• Your goal: After locating the line that contains "(254, 391) = (186, 509): red", quote it and all lines after it through the end of the entries, and nothing more. Pictures stay out.

• Collected data entries:
>>>

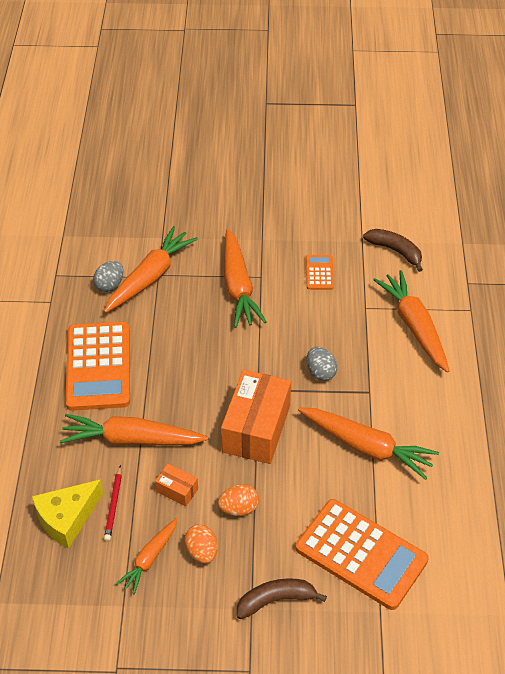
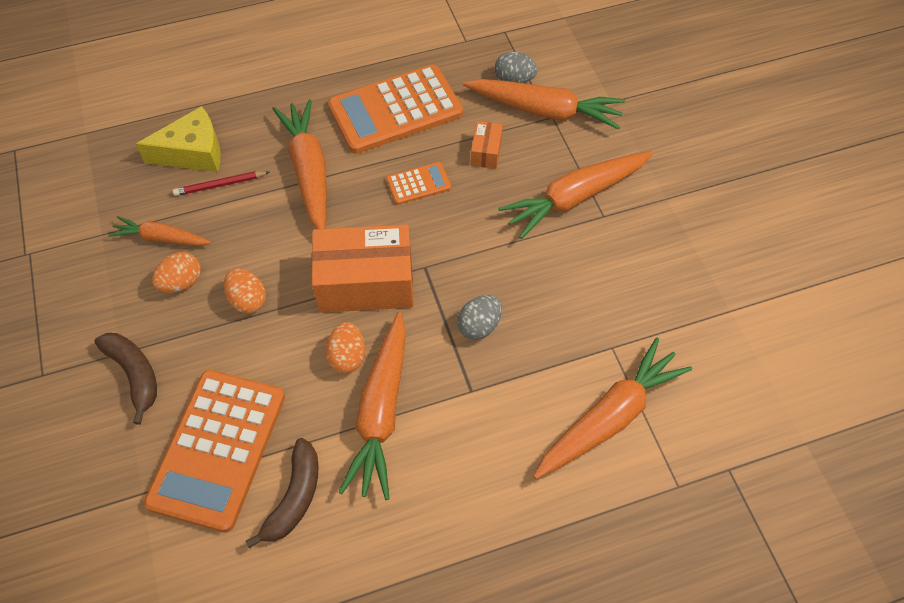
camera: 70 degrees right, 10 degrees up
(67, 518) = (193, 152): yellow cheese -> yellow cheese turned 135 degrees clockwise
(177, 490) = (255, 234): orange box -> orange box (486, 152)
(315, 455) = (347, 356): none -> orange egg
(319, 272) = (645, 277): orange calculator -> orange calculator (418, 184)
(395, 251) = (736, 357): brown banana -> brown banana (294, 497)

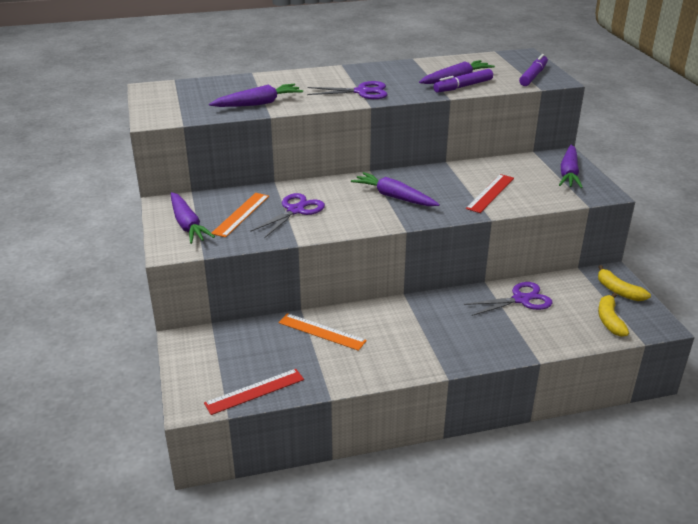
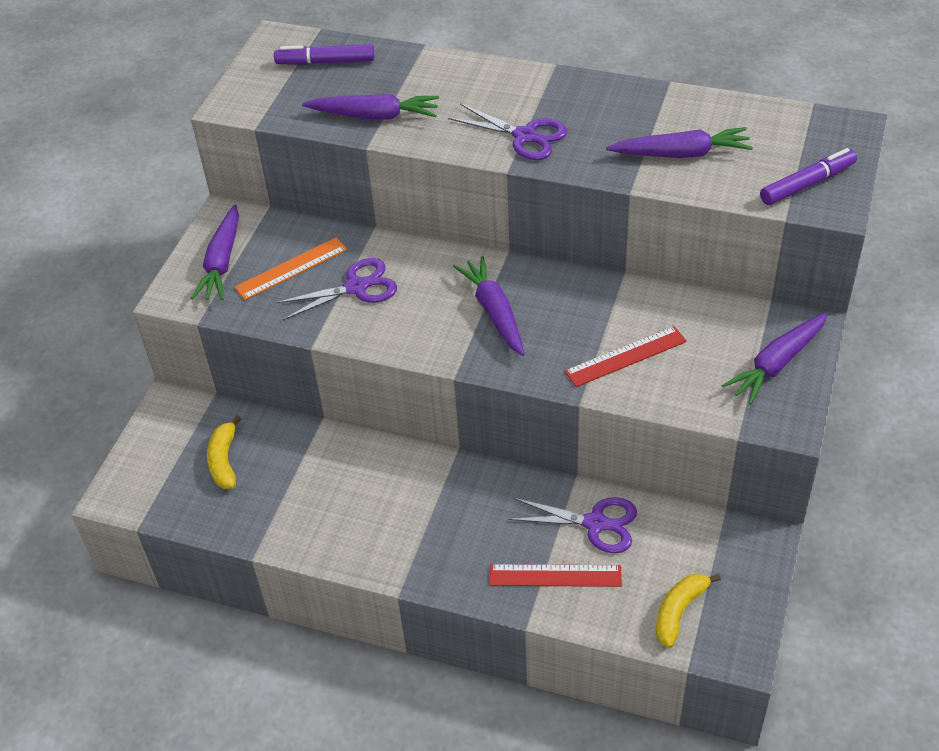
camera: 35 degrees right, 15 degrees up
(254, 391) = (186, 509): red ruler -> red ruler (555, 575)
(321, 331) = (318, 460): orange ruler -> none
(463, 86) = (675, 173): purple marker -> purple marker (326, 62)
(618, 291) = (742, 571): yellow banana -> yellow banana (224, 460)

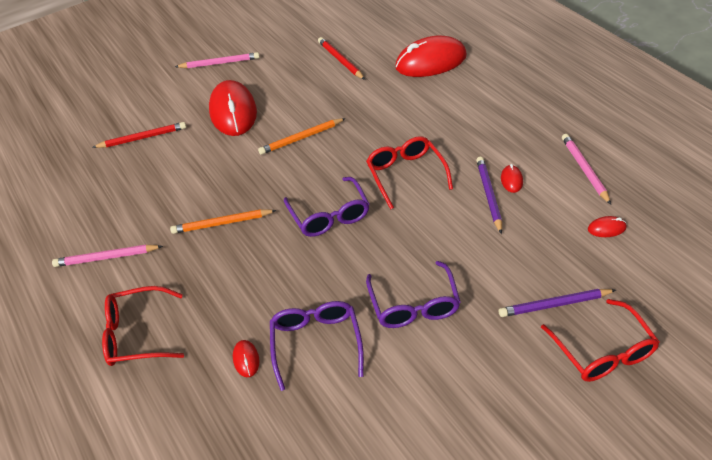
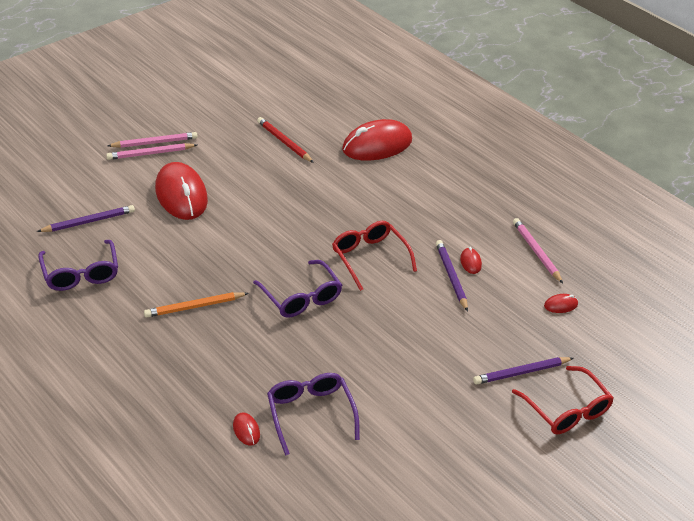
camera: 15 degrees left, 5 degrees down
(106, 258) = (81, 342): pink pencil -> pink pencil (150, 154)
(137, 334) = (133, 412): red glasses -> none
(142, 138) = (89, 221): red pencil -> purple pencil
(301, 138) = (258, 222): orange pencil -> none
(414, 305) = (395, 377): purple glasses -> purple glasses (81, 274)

<<<

• Answer box:
(254, 391) = (186, 509): red ruler -> red ruler (555, 575)
(321, 331) = (318, 460): orange ruler -> none
(463, 86) = (675, 173): purple marker -> purple marker (326, 62)
(618, 291) = (742, 571): yellow banana -> yellow banana (224, 460)

camera: 15 degrees left, 5 degrees down
(106, 258) = (81, 342): pink pencil -> pink pencil (150, 154)
(137, 334) = (133, 412): red glasses -> none
(142, 138) = (89, 221): red pencil -> purple pencil
(301, 138) = (258, 222): orange pencil -> none
(414, 305) = (395, 377): purple glasses -> purple glasses (81, 274)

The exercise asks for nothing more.